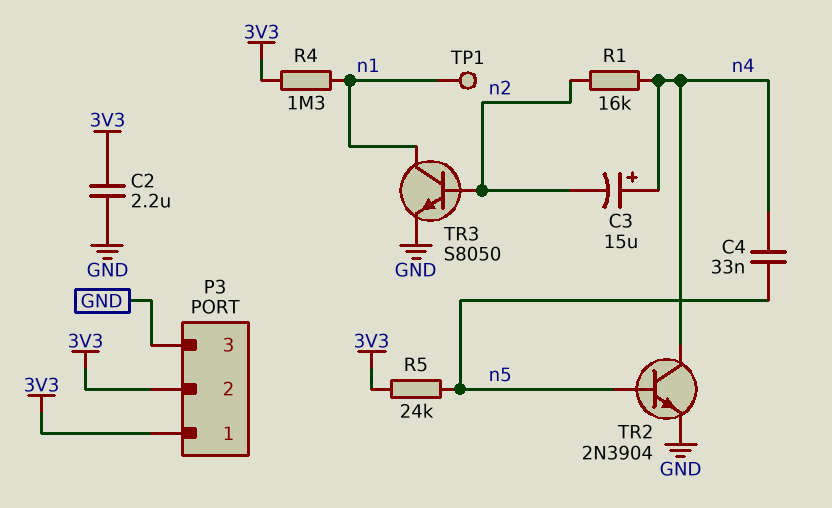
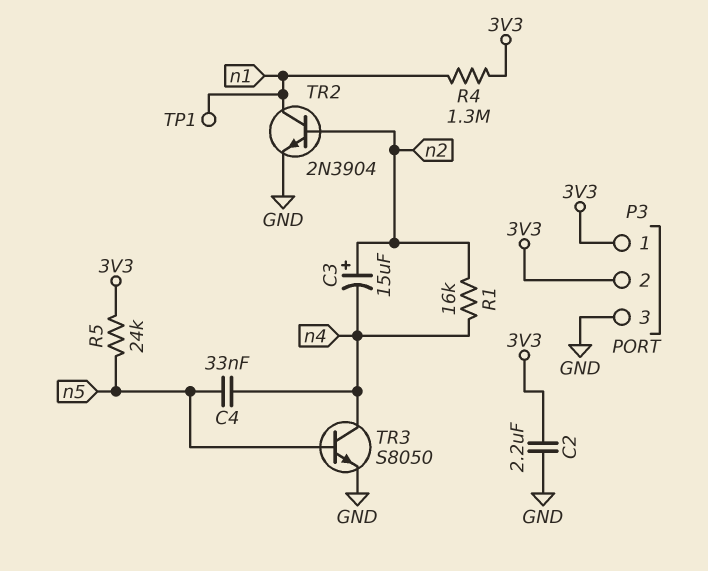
C3: 15uF (plus n4, minus n2) -> 15uF (plus n2, minus n4)
TR2: NPN 2N3904 (B n5, C n4, E GND) -> NPN 2N3904 (B n2, C n1, E GND)
TR3: NPN S8050 (B n2, C n1, E GND) -> NPN S8050 (B n5, C n4, E GND)

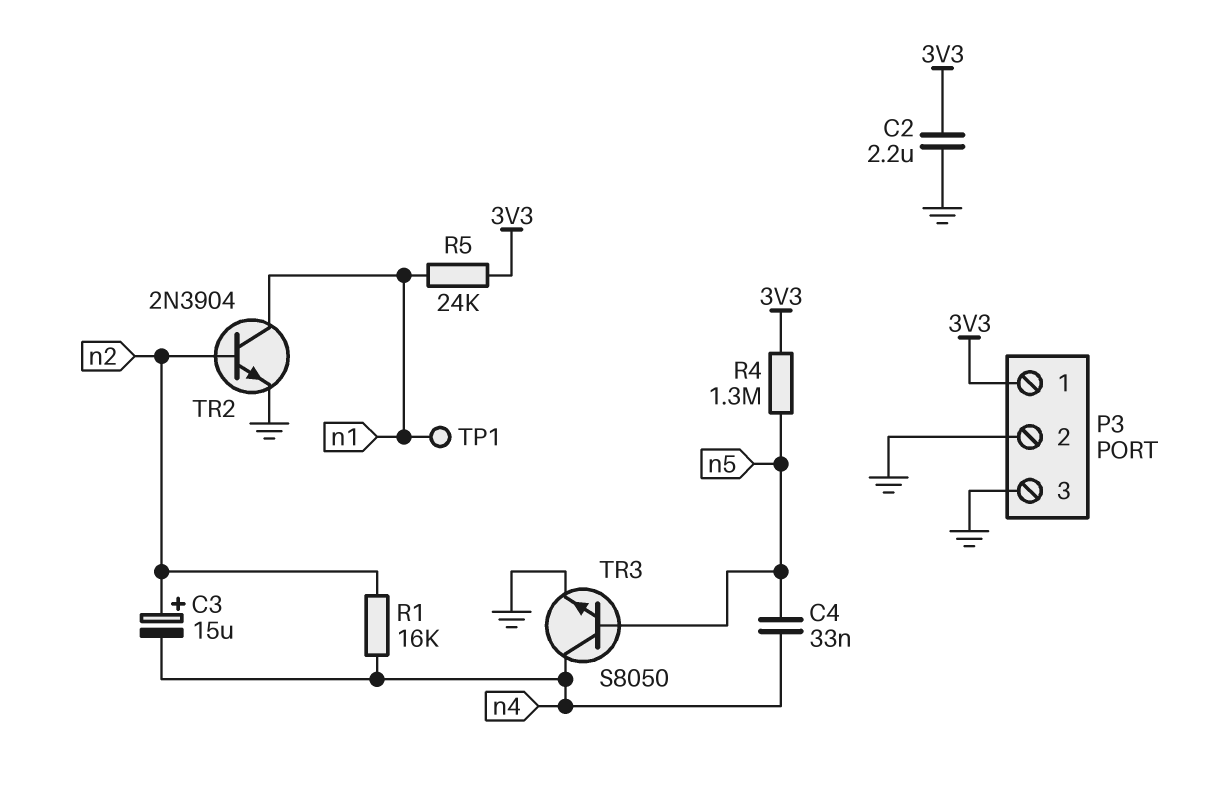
P3 pin 2: 3V3 -> GND
R4: 1.3M (3V3, n1) -> 1.3M (3V3, n5)
R5: 24k (3V3, n5) -> 24k (3V3, n1)

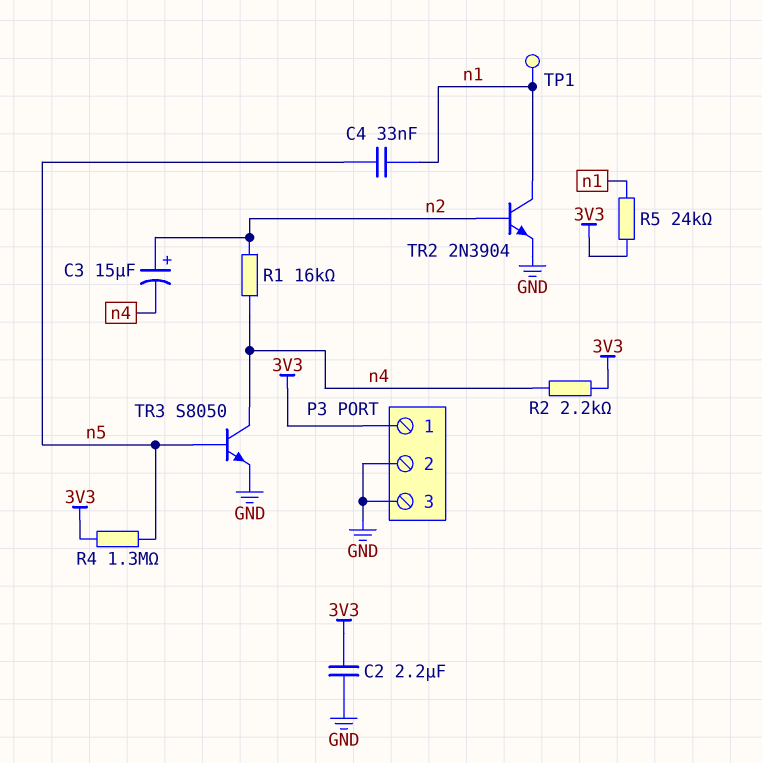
C4: 33nF (n4, n5) -> 33nF (n1, n5)
R2: none -> 2.2k (3V3, n4)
-*-
With the pictures omitted, write out exactly the lines from the one that contains "TR2: NPN 2N3904" through the final line of the material above, both ends included.

TR2: NPN 2N3904 (B n5, C n4, E GND) -> NPN 2N3904 (B n2, C n1, E GND)
TR3: NPN S8050 (B n2, C n1, E GND) -> NPN S8050 (B n5, C n4, E GND)

P3 pin 2: 3V3 -> GND
R4: 1.3M (3V3, n1) -> 1.3M (3V3, n5)
R5: 24k (3V3, n5) -> 24k (3V3, n1)

C4: 33nF (n4, n5) -> 33nF (n1, n5)
R2: none -> 2.2k (3V3, n4)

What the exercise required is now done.